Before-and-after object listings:

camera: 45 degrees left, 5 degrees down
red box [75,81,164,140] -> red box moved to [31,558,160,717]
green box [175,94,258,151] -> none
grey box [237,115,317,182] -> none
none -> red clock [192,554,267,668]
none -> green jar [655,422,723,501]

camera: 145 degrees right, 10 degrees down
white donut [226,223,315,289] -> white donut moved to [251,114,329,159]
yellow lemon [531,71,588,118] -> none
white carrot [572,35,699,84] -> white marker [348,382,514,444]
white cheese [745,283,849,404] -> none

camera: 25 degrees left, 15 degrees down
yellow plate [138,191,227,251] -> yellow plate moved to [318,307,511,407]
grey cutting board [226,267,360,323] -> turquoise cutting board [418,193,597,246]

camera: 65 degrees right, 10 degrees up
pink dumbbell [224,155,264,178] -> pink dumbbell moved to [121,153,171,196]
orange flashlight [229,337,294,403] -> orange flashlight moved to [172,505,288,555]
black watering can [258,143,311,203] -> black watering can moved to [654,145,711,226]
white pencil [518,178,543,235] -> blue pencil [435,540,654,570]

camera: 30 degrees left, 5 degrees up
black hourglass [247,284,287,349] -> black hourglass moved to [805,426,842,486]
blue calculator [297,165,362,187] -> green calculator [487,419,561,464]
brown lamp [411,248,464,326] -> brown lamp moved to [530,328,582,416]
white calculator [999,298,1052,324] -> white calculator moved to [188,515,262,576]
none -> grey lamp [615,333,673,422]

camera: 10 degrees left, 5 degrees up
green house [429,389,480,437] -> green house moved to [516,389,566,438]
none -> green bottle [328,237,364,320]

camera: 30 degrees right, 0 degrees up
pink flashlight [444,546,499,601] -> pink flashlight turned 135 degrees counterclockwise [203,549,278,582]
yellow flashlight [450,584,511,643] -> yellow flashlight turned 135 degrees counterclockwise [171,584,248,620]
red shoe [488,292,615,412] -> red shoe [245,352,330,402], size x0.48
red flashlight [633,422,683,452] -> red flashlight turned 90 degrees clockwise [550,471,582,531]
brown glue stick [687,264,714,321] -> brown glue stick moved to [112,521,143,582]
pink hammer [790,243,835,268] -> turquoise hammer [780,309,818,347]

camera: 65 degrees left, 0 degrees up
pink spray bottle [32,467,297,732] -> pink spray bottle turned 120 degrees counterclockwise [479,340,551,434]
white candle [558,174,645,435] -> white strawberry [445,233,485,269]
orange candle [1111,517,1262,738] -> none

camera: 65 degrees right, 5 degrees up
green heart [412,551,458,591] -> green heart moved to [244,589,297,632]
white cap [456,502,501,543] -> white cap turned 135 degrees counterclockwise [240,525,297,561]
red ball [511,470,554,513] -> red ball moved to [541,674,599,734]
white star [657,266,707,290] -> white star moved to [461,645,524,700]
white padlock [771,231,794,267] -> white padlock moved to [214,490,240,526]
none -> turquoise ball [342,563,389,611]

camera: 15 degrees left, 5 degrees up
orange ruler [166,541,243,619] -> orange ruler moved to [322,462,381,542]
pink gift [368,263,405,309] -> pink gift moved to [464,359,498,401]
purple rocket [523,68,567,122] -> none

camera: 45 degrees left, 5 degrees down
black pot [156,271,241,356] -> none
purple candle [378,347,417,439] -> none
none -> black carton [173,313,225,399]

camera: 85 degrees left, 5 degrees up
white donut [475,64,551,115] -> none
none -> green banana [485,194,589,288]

• _Assigned task_: Would you output, from the records above, exactly the run of lines that starts at the line containing "grey box [237,115,317,182] -> none" and ends at the line containing "red shoe [488,292,615,412]", and only that run?

• _Exercise response_:
grey box [237,115,317,182] -> none
none -> red clock [192,554,267,668]
none -> green jar [655,422,723,501]

camera: 145 degrees right, 10 degrees down
white donut [226,223,315,289] -> white donut moved to [251,114,329,159]
yellow lemon [531,71,588,118] -> none
white carrot [572,35,699,84] -> white marker [348,382,514,444]
white cheese [745,283,849,404] -> none

camera: 25 degrees left, 15 degrees down
yellow plate [138,191,227,251] -> yellow plate moved to [318,307,511,407]
grey cutting board [226,267,360,323] -> turquoise cutting board [418,193,597,246]

camera: 65 degrees right, 10 degrees up
pink dumbbell [224,155,264,178] -> pink dumbbell moved to [121,153,171,196]
orange flashlight [229,337,294,403] -> orange flashlight moved to [172,505,288,555]
black watering can [258,143,311,203] -> black watering can moved to [654,145,711,226]
white pencil [518,178,543,235] -> blue pencil [435,540,654,570]

camera: 30 degrees left, 5 degrees up
black hourglass [247,284,287,349] -> black hourglass moved to [805,426,842,486]
blue calculator [297,165,362,187] -> green calculator [487,419,561,464]
brown lamp [411,248,464,326] -> brown lamp moved to [530,328,582,416]
white calculator [999,298,1052,324] -> white calculator moved to [188,515,262,576]
none -> grey lamp [615,333,673,422]

camera: 10 degrees left, 5 degrees up
green house [429,389,480,437] -> green house moved to [516,389,566,438]
none -> green bottle [328,237,364,320]

camera: 30 degrees right, 0 degrees up
pink flashlight [444,546,499,601] -> pink flashlight turned 135 degrees counterclockwise [203,549,278,582]
yellow flashlight [450,584,511,643] -> yellow flashlight turned 135 degrees counterclockwise [171,584,248,620]
red shoe [488,292,615,412] -> red shoe [245,352,330,402], size x0.48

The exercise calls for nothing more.